Input data »
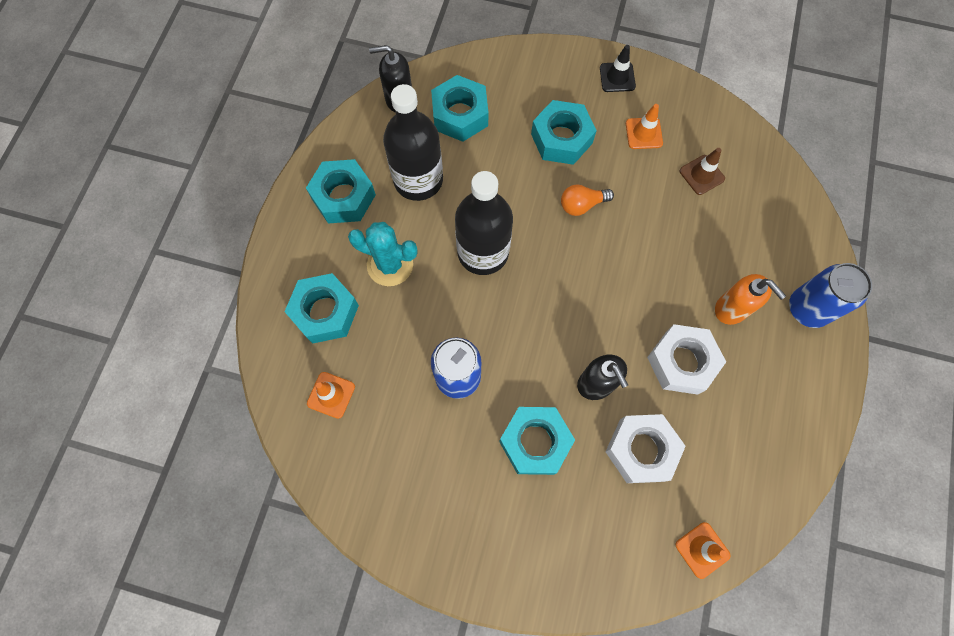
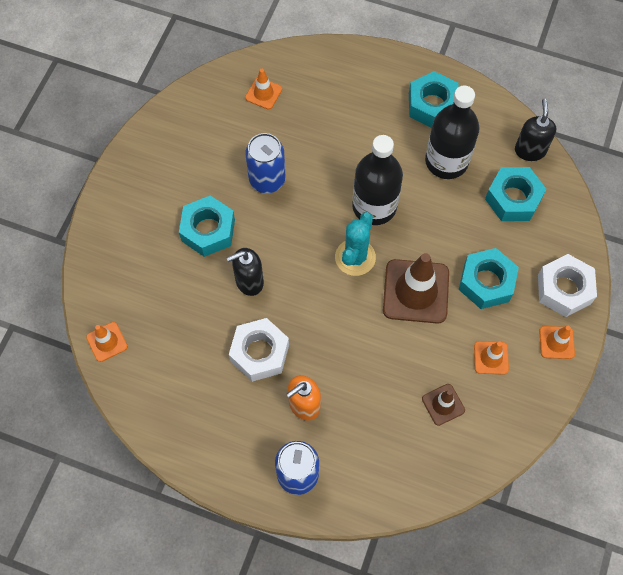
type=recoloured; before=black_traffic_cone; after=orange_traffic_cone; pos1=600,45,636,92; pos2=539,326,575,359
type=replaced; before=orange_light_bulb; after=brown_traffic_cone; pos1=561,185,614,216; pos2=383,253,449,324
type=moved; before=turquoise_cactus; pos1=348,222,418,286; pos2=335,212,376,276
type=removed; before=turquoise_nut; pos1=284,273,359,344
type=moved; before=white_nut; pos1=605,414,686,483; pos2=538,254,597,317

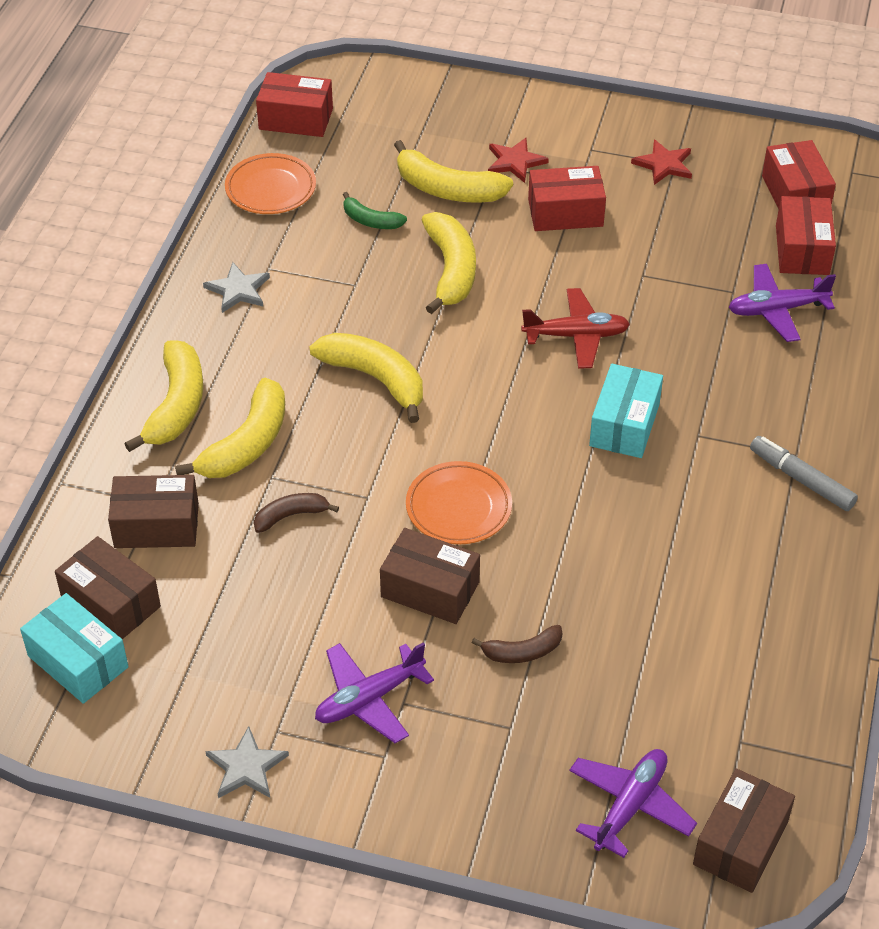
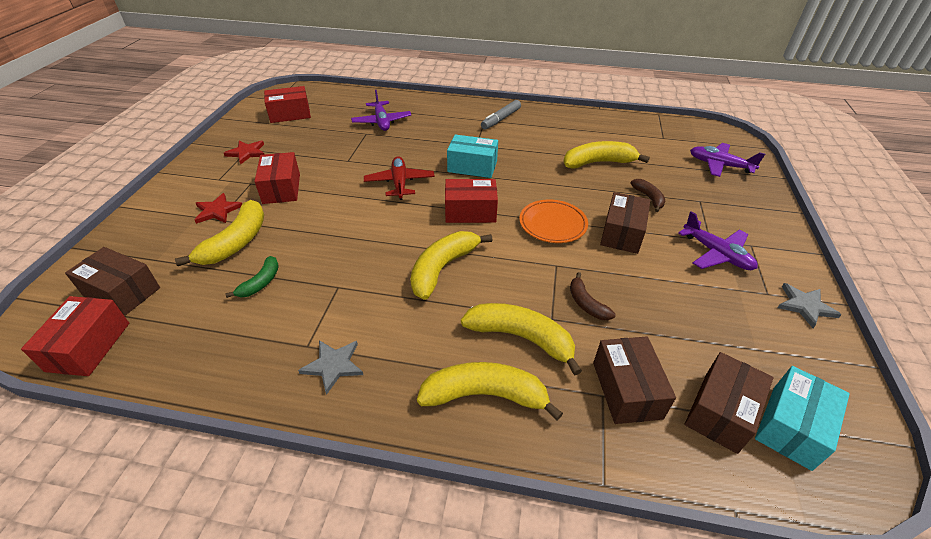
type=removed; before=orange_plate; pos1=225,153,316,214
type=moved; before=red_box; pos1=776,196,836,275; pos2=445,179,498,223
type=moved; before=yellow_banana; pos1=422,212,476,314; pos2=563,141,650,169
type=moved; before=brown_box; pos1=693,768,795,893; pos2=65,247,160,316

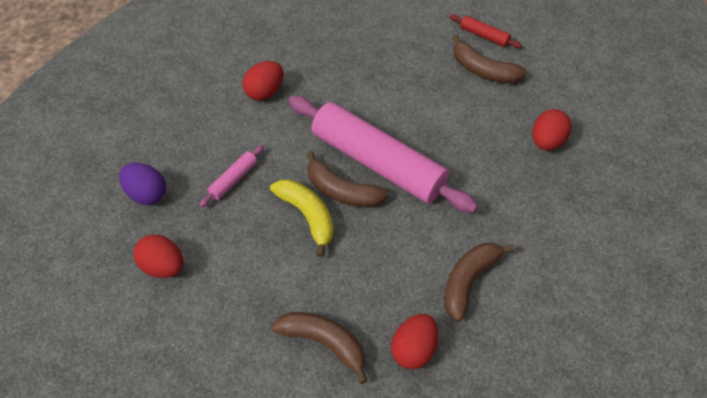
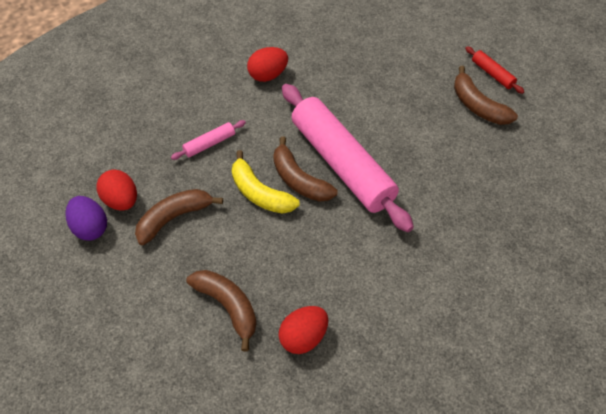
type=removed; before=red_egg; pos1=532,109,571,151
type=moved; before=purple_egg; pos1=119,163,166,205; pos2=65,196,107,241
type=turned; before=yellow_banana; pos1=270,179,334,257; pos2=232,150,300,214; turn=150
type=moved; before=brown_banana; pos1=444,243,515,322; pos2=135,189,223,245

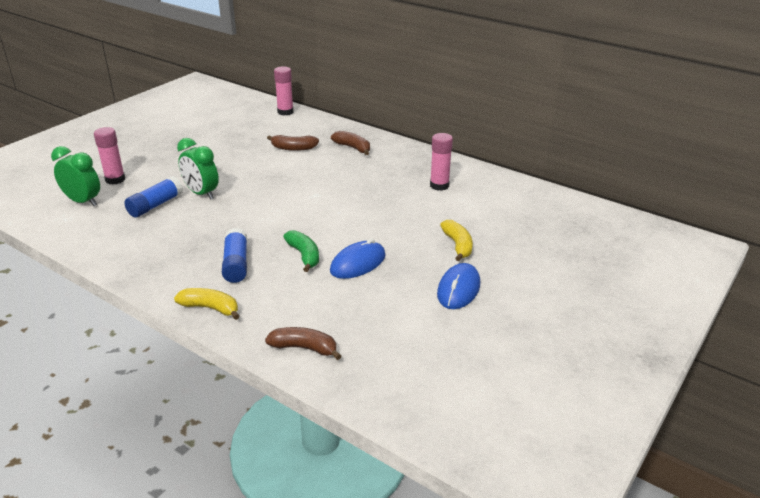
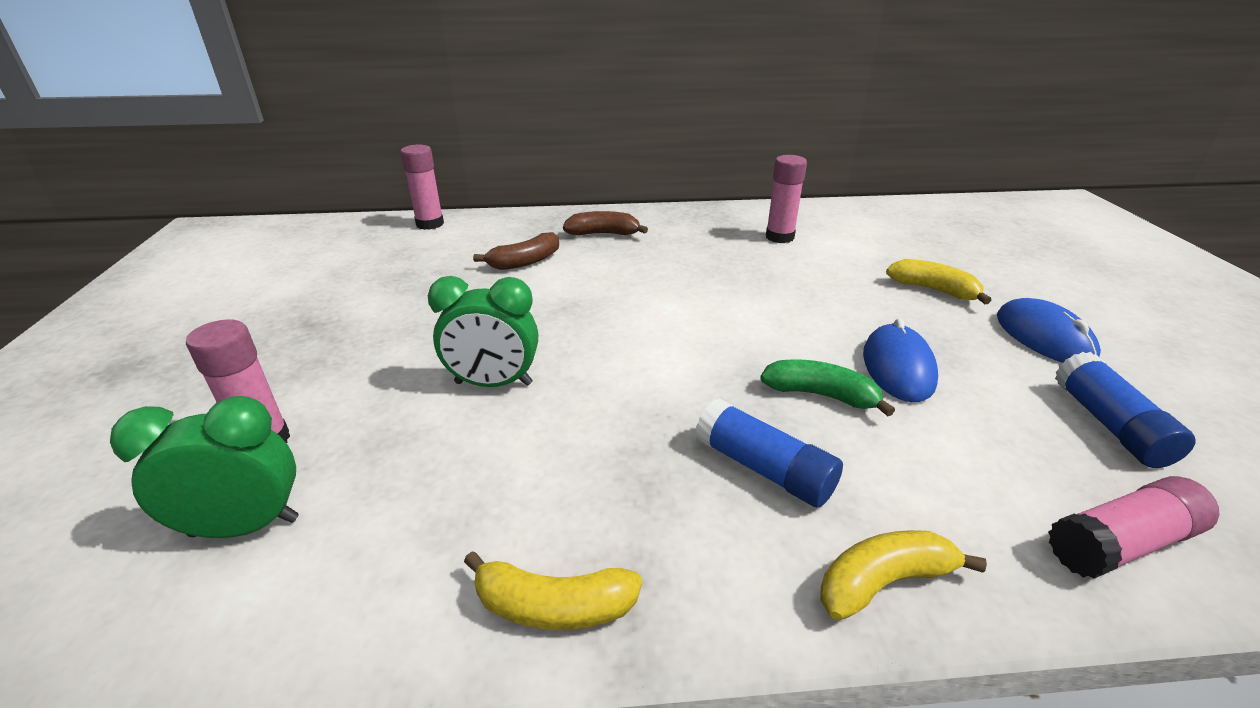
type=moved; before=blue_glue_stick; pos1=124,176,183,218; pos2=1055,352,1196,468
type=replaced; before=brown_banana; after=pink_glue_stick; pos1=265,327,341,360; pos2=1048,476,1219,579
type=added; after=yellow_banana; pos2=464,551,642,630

What is expected »
The records above need to be given again exactly. Omit the pictures.

Problem solution »
type=recoloured; before=black_traffic_cone; after=orange_traffic_cone; pos1=600,45,636,92; pos2=539,326,575,359
type=replaced; before=orange_light_bulb; after=brown_traffic_cone; pos1=561,185,614,216; pos2=383,253,449,324
type=moved; before=turquoise_cactus; pos1=348,222,418,286; pos2=335,212,376,276
type=removed; before=turquoise_nut; pos1=284,273,359,344
type=moved; before=white_nut; pos1=605,414,686,483; pos2=538,254,597,317

type=removed; before=orange_plate; pos1=225,153,316,214
type=moved; before=red_box; pos1=776,196,836,275; pos2=445,179,498,223
type=moved; before=yellow_banana; pos1=422,212,476,314; pos2=563,141,650,169
type=moved; before=brown_box; pos1=693,768,795,893; pos2=65,247,160,316

type=removed; before=red_egg; pos1=532,109,571,151
type=moved; before=purple_egg; pos1=119,163,166,205; pos2=65,196,107,241
type=turned; before=yellow_banana; pos1=270,179,334,257; pos2=232,150,300,214; turn=150
type=moved; before=brown_banana; pos1=444,243,515,322; pos2=135,189,223,245

type=moved; before=blue_glue_stick; pos1=124,176,183,218; pos2=1055,352,1196,468
type=replaced; before=brown_banana; after=pink_glue_stick; pos1=265,327,341,360; pos2=1048,476,1219,579
type=added; after=yellow_banana; pos2=464,551,642,630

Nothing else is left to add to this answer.